[Your objective] The entries are to be duplicated exactly, though any picture in them must be omitted.

[Material shown]
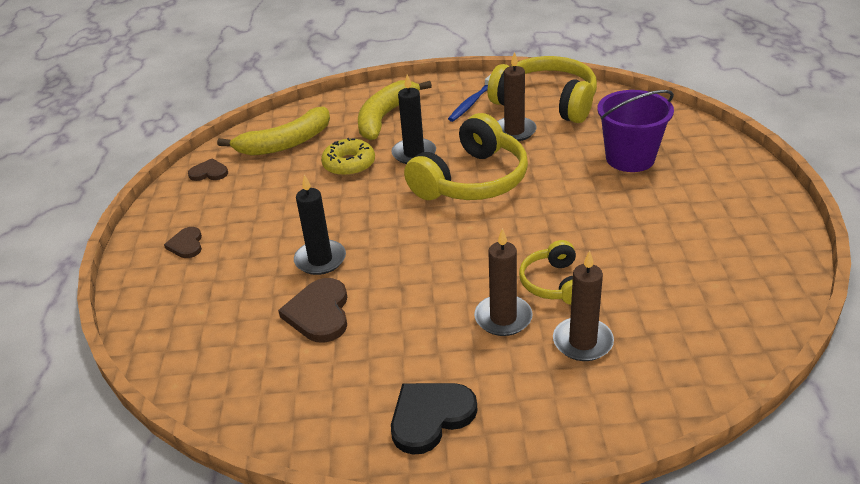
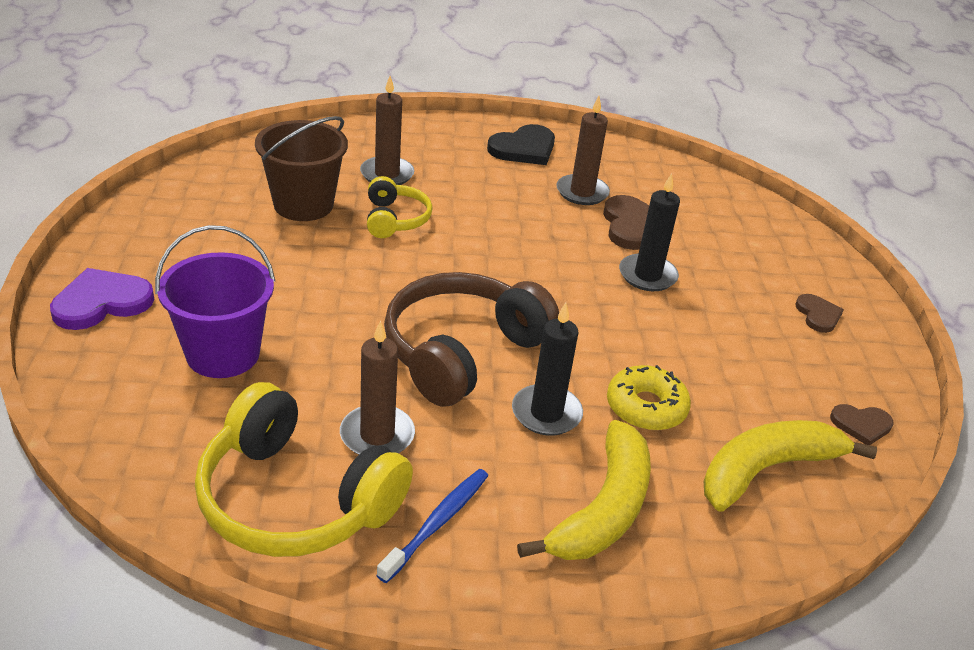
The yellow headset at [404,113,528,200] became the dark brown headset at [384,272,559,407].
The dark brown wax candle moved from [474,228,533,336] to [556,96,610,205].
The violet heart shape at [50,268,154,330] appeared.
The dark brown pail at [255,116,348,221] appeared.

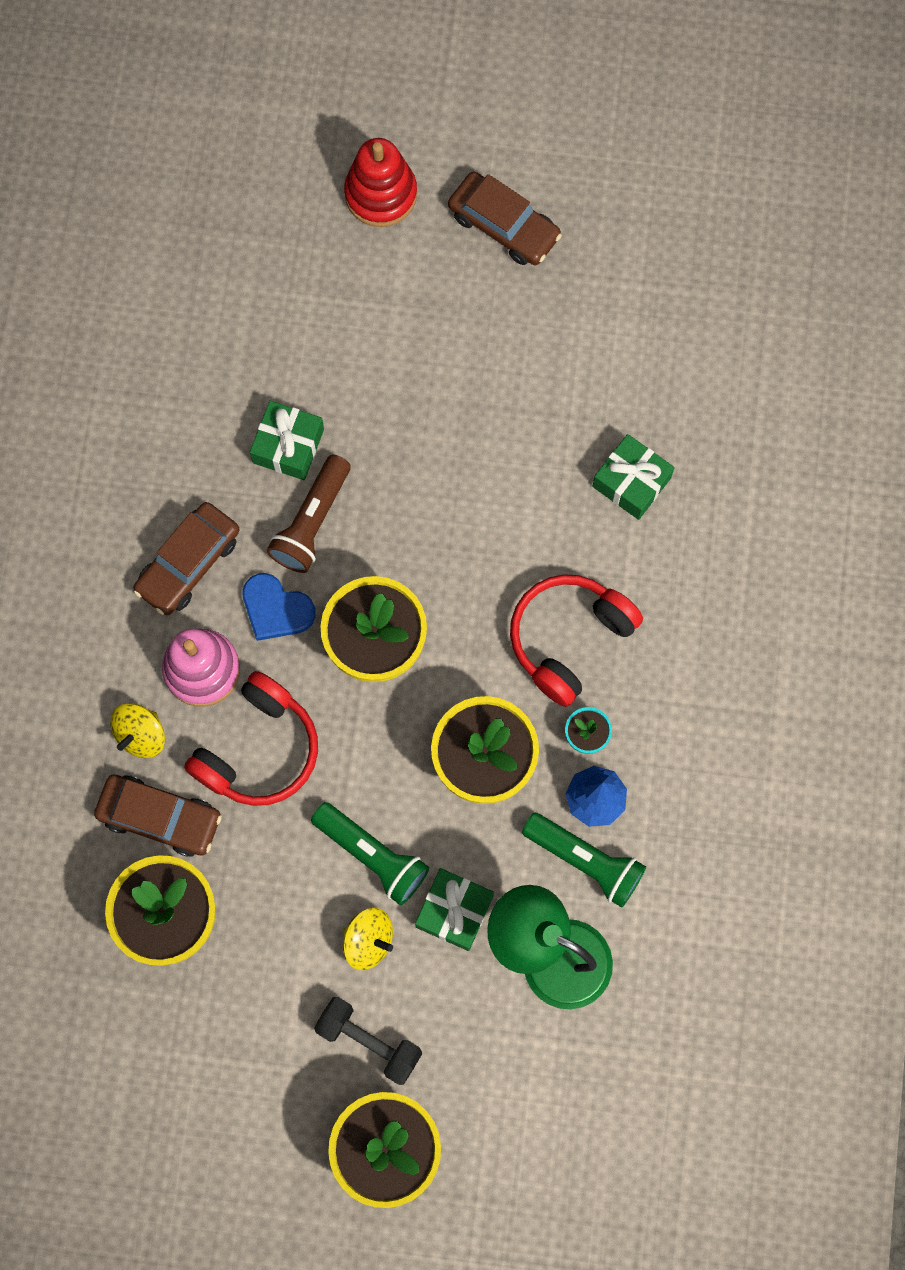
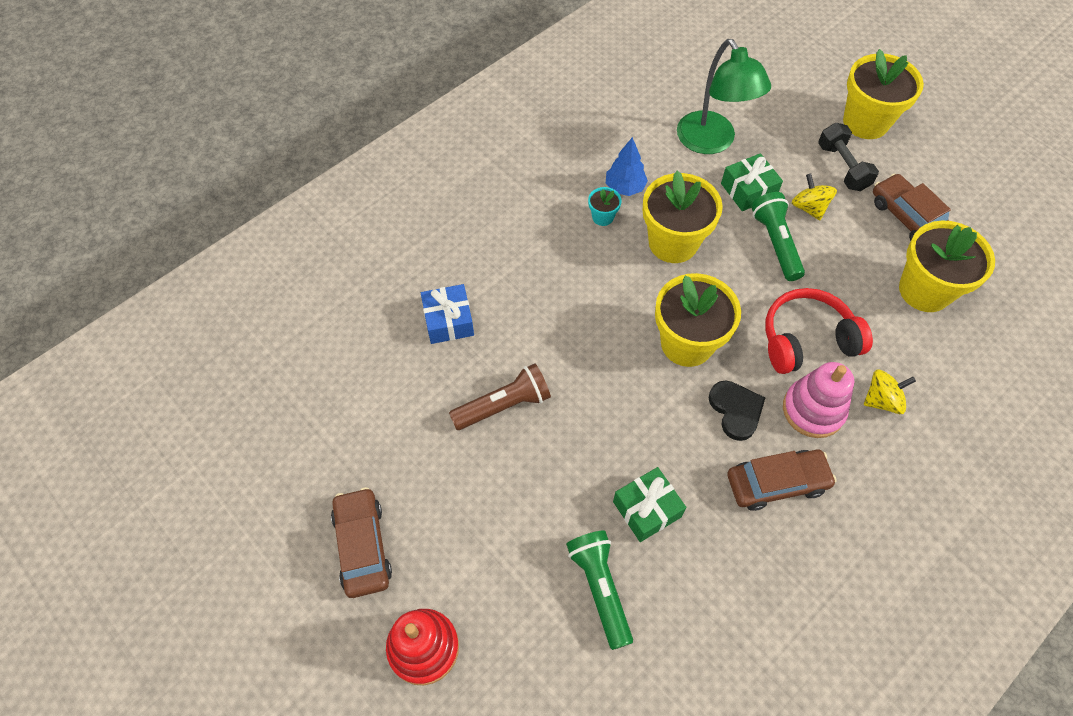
The dark brown automobile moved from [94,775,222,857] to [873,173,951,241].
The royal blue heart shape at [242,573,316,641] became the jet-black heart shape at [709,381,765,441].
The dark brown flashlight moved from [266,455,351,573] to [449,364,551,430].
The crimson headset at [510,574,643,707] disappeared.
The leaf-green flashlight moved from [522,813,646,908] to [566,530,633,650].
The leaf-green gift at [592,434,675,520] became the royal blue gift at [421,284,474,344].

[Result for this exercise]
The yellow headset at [404,113,528,200] became the dark brown headset at [384,272,559,407].
The dark brown wax candle moved from [474,228,533,336] to [556,96,610,205].
The violet heart shape at [50,268,154,330] appeared.
The dark brown pail at [255,116,348,221] appeared.

The dark brown automobile moved from [94,775,222,857] to [873,173,951,241].
The royal blue heart shape at [242,573,316,641] became the jet-black heart shape at [709,381,765,441].
The dark brown flashlight moved from [266,455,351,573] to [449,364,551,430].
The crimson headset at [510,574,643,707] disappeared.
The leaf-green flashlight moved from [522,813,646,908] to [566,530,633,650].
The leaf-green gift at [592,434,675,520] became the royal blue gift at [421,284,474,344].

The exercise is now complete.